### Data provided
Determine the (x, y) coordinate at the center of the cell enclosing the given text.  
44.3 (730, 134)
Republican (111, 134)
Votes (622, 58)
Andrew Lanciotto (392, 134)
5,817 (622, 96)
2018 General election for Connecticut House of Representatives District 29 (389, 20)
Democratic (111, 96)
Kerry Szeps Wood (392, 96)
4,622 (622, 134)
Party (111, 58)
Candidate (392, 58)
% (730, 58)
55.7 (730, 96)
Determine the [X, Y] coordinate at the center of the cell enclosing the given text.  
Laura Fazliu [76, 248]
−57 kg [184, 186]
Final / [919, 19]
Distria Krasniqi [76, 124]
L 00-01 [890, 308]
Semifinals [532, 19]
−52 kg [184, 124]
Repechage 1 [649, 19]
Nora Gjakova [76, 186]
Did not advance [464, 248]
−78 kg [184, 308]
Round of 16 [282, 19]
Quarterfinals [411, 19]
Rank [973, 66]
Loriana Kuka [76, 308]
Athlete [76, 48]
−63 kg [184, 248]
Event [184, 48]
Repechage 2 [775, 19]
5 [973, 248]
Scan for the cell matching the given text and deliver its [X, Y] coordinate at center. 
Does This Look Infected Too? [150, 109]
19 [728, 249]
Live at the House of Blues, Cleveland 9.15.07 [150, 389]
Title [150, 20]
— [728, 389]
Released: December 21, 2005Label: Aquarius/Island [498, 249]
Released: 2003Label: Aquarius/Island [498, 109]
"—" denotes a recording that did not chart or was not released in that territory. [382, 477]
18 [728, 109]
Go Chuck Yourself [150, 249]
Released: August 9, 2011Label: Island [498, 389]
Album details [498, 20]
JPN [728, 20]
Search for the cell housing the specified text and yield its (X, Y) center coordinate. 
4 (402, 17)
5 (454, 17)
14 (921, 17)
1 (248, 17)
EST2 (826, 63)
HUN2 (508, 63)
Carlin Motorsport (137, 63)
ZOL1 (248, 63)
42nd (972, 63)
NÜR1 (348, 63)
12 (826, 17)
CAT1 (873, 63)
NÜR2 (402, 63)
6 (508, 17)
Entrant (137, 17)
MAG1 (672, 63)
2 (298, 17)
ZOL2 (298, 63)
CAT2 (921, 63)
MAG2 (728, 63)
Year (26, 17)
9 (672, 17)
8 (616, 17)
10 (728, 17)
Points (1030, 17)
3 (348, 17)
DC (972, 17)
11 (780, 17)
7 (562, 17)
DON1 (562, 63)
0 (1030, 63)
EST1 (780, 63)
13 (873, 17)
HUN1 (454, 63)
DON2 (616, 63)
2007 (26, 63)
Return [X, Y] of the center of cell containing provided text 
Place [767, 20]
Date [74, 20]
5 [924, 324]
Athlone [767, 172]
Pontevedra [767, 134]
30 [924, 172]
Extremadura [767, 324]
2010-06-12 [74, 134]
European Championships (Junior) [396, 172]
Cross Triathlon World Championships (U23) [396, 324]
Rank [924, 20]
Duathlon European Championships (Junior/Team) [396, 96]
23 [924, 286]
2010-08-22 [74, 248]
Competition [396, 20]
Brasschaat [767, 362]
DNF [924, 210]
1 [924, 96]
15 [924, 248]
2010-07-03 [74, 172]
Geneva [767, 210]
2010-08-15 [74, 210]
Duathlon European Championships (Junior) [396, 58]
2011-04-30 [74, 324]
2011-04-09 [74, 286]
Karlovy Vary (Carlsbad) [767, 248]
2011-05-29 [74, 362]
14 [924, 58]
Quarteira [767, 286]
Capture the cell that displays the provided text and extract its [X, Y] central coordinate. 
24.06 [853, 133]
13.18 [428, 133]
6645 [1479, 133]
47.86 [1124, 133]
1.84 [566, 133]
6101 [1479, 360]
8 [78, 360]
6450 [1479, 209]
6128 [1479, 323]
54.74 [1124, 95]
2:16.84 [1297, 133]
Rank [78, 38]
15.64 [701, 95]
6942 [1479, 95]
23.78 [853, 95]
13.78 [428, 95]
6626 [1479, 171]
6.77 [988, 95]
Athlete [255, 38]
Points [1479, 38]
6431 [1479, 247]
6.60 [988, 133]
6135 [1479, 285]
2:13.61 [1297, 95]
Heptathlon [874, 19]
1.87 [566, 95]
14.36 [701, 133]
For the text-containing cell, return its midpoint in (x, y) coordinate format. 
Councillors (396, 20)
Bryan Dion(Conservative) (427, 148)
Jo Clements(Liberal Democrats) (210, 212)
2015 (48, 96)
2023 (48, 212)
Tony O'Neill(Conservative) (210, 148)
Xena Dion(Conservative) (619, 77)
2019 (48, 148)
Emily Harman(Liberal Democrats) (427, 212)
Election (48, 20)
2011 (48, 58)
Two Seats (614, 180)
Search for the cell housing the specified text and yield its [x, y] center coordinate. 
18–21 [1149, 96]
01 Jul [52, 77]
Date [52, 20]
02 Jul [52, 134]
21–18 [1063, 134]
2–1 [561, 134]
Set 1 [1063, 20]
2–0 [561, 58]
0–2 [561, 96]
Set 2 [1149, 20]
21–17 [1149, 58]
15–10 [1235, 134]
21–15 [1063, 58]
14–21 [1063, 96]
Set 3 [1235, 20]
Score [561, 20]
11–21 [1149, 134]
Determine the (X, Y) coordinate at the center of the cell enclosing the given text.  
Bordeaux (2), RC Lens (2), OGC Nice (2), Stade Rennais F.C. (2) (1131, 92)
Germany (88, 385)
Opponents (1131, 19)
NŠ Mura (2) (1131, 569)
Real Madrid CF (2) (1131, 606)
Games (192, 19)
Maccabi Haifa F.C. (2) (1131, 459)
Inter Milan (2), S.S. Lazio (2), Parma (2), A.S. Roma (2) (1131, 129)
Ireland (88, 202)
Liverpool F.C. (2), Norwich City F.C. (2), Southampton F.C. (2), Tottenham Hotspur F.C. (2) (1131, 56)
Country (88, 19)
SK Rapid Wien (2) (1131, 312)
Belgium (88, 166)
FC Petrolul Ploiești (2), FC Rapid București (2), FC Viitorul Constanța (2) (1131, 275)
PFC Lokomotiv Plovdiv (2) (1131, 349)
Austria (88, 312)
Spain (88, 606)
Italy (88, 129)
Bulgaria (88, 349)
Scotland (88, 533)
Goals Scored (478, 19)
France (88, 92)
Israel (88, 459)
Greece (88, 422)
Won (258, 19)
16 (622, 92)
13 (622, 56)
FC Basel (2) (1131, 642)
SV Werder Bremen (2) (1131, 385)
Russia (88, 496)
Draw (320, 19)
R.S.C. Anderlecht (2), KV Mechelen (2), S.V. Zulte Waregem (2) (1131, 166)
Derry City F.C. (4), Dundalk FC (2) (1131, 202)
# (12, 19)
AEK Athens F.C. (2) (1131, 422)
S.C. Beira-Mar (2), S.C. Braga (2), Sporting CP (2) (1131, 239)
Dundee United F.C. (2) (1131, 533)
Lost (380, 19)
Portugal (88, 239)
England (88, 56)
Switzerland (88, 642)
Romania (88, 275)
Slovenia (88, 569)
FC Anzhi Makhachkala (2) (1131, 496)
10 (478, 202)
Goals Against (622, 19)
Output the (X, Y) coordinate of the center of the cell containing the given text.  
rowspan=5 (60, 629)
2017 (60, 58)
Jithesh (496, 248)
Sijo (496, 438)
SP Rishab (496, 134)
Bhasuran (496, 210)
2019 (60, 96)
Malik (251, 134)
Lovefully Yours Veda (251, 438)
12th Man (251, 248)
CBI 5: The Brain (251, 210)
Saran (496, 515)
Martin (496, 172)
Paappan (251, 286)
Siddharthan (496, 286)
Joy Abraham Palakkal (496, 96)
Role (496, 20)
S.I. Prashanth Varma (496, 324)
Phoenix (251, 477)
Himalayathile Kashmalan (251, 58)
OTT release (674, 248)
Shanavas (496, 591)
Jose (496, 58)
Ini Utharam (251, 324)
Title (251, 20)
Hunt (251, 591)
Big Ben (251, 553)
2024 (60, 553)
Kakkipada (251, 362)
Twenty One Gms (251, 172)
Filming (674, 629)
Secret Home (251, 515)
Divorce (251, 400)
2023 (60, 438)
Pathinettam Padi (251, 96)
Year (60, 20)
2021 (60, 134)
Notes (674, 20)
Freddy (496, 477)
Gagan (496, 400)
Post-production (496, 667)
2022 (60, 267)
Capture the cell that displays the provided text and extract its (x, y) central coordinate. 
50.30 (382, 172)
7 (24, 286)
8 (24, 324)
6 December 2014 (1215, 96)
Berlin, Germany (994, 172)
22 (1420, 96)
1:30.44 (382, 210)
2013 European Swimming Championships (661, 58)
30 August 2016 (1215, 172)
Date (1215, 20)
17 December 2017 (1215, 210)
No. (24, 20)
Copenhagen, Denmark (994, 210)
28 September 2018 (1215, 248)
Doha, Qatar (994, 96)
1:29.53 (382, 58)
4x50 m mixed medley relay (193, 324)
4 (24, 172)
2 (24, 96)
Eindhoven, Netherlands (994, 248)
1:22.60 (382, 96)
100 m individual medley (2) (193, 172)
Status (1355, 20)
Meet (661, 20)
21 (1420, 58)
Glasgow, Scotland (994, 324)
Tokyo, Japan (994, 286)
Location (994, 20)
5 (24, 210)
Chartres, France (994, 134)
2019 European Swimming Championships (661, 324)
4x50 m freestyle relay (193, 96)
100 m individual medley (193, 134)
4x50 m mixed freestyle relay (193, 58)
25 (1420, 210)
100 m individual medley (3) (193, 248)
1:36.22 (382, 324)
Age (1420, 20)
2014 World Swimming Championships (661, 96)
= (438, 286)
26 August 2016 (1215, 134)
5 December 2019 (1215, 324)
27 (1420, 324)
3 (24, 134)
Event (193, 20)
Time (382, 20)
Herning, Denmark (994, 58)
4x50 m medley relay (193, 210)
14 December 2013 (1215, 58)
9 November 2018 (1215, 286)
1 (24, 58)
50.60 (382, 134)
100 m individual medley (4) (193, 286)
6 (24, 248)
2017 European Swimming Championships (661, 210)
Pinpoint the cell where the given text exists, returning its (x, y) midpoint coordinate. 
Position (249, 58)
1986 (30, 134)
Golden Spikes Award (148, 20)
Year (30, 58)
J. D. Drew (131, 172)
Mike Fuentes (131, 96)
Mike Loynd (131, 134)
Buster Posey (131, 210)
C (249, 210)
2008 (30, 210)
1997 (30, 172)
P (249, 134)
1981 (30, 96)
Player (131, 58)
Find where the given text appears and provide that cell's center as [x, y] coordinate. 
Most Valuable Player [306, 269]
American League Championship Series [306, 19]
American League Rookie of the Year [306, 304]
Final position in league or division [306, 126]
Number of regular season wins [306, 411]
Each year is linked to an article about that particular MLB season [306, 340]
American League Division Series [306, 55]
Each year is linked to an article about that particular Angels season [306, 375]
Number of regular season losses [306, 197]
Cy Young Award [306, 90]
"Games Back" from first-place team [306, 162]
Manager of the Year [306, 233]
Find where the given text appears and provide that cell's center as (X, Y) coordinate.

### Exercise directions
Please return, with no changes, the stretch of items from the very start through the line containing "kg [184, 124]".

### Task response
Determine the (x, y) coordinate at the center of the cell enclosing the given text.  
44.3 (730, 134)
Republican (111, 134)
Votes (622, 58)
Andrew Lanciotto (392, 134)
5,817 (622, 96)
2018 General election for Connecticut House of Representatives District 29 (389, 20)
Democratic (111, 96)
Kerry Szeps Wood (392, 96)
4,622 (622, 134)
Party (111, 58)
Candidate (392, 58)
% (730, 58)
55.7 (730, 96)
Determine the [X, Y] coordinate at the center of the cell enclosing the given text.  
Laura Fazliu [76, 248]
−57 kg [184, 186]
Final / [919, 19]
Distria Krasniqi [76, 124]
L 00-01 [890, 308]
Semifinals [532, 19]
−52 kg [184, 124]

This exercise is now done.